§ **WHAT TO WORK ON**
Work out how many lines of this material hold the word "blue". Write only that number.

--- SUPPLIED DATA ---

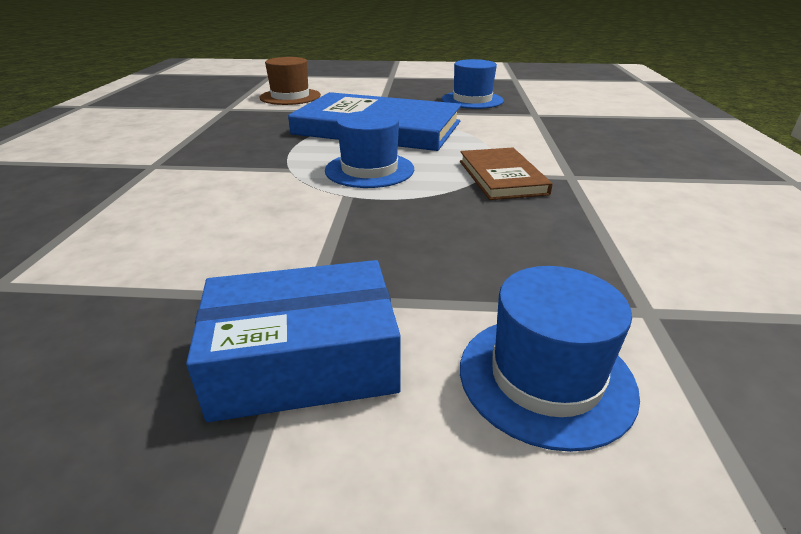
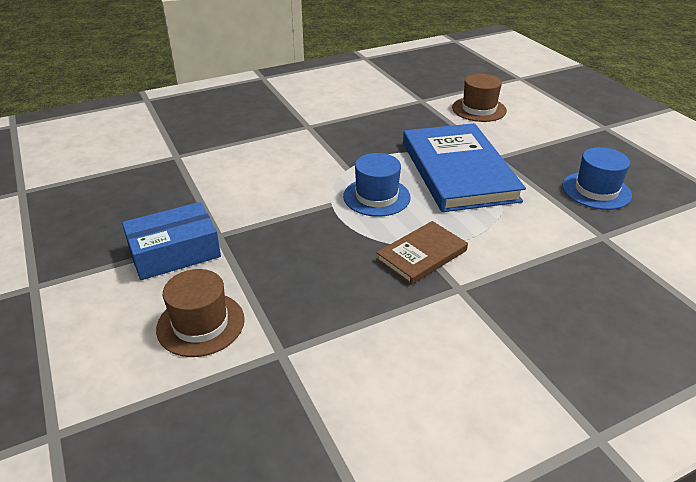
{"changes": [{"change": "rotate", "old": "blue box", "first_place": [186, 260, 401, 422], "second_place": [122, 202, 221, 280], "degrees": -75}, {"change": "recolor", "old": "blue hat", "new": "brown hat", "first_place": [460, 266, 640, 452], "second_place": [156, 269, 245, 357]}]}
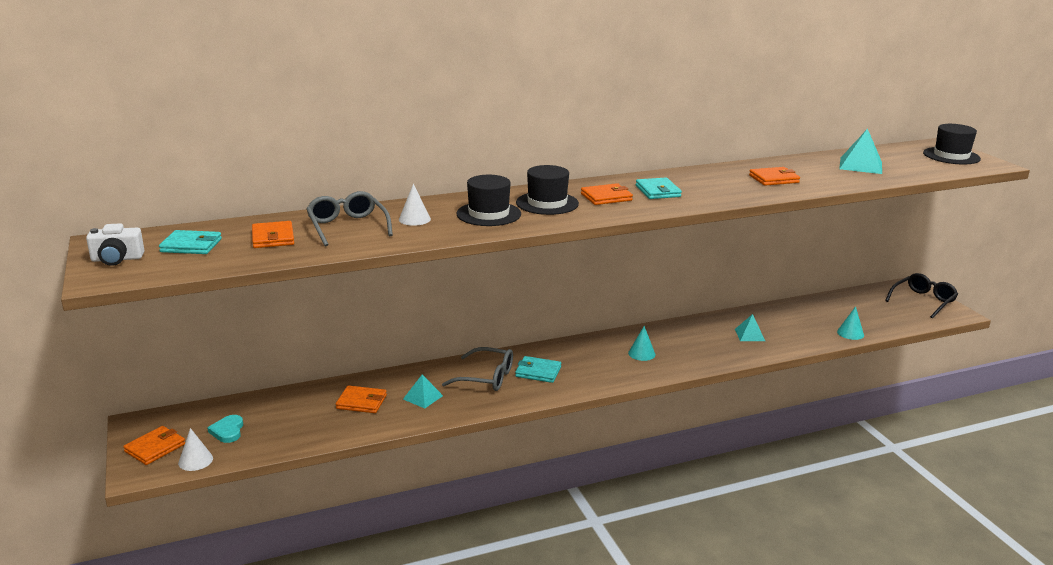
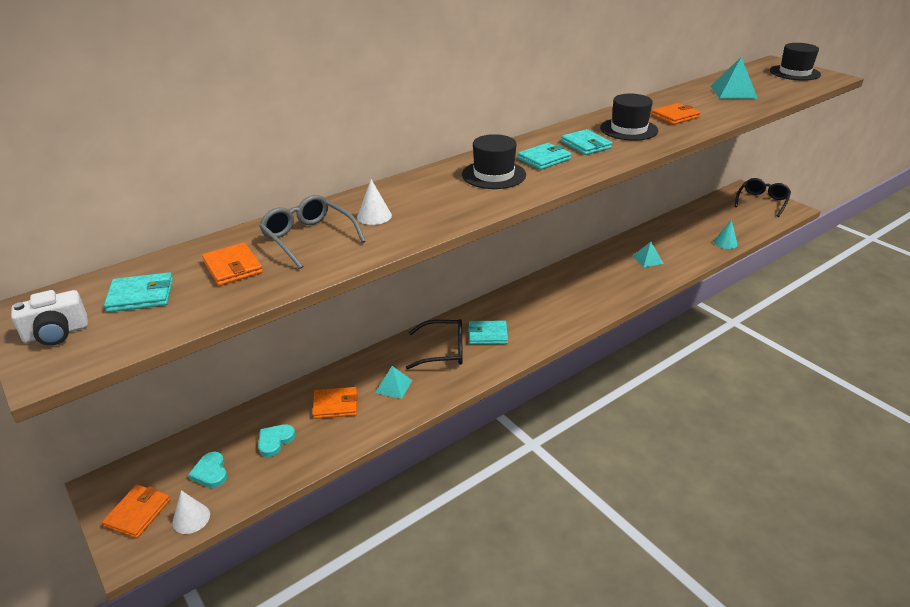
{"changes": [{"change": "move", "old": "black hat", "first_place": [456, 175, 521, 226], "second_place": [600, 94, 658, 141]}, {"change": "recolor", "old": "orange wallet", "new": "turquoise wallet", "first_place": [581, 183, 633, 205], "second_place": [518, 143, 572, 170]}, {"change": "delete", "old": "turquoise cone", "first_place": [628, 326, 656, 361]}, {"change": "recolor", "old": "grey glasses", "new": "black glasses", "first_place": [442, 347, 513, 391], "second_place": [406, 319, 463, 370]}, {"change": "insert", "new": "turquoise heart", "second_place": [258, 424, 295, 457]}]}
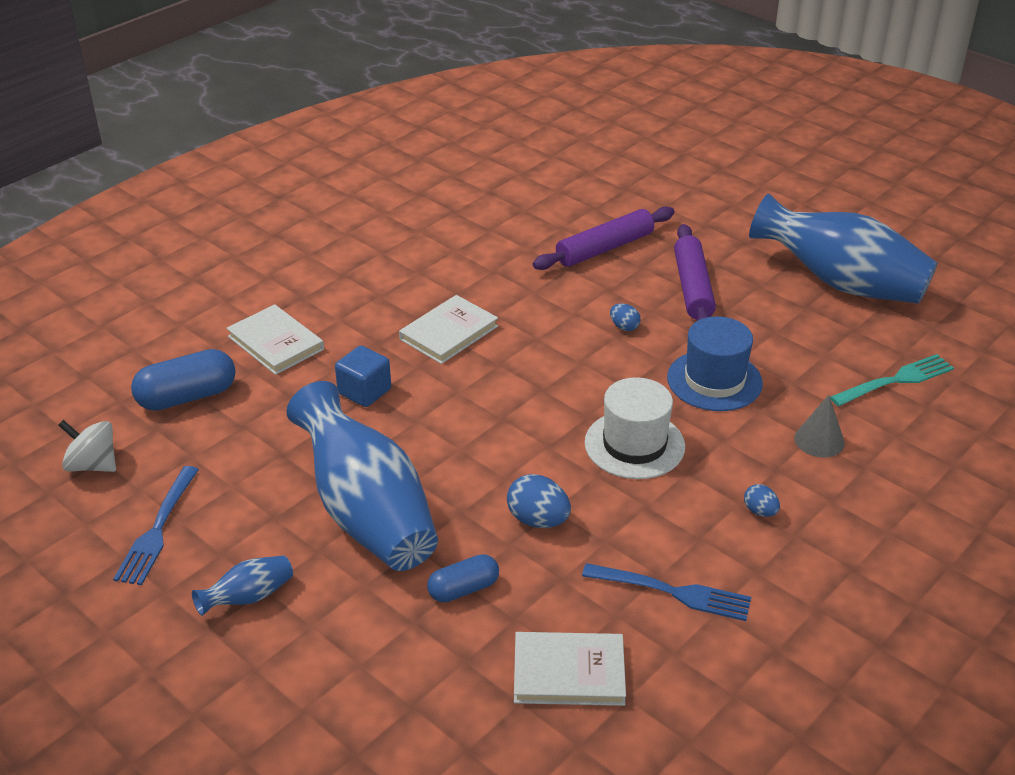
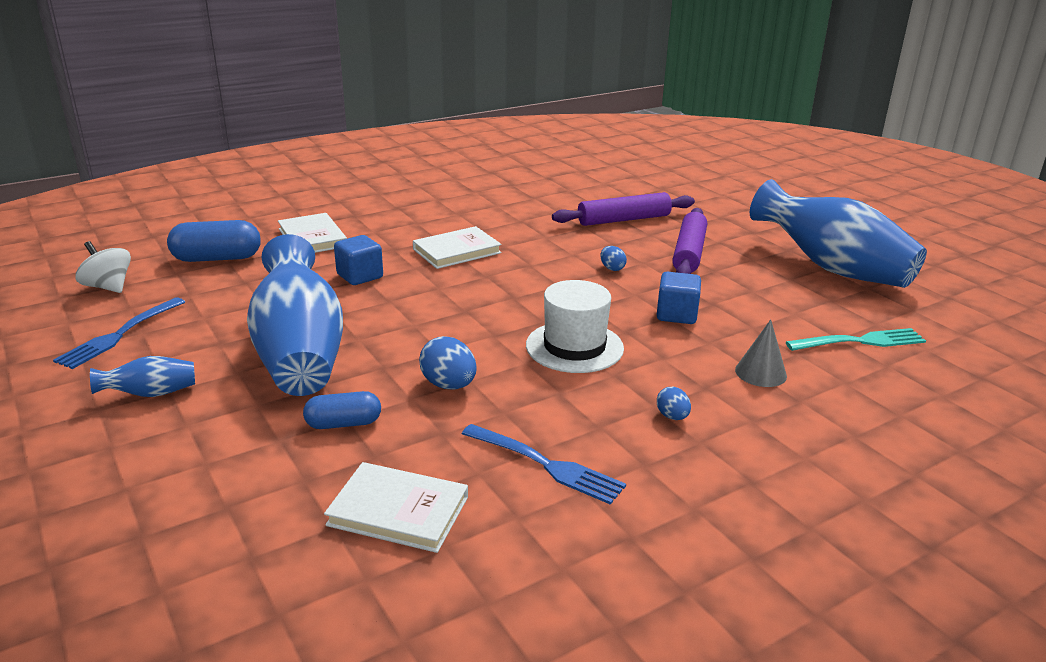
{"changes": [{"change": "replace", "old": "blue hat", "new": "blue cube", "first_place": [667, 316, 763, 411], "second_place": [657, 272, 701, 324]}]}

---

§ **RESULT OF THE EXERCISE**
2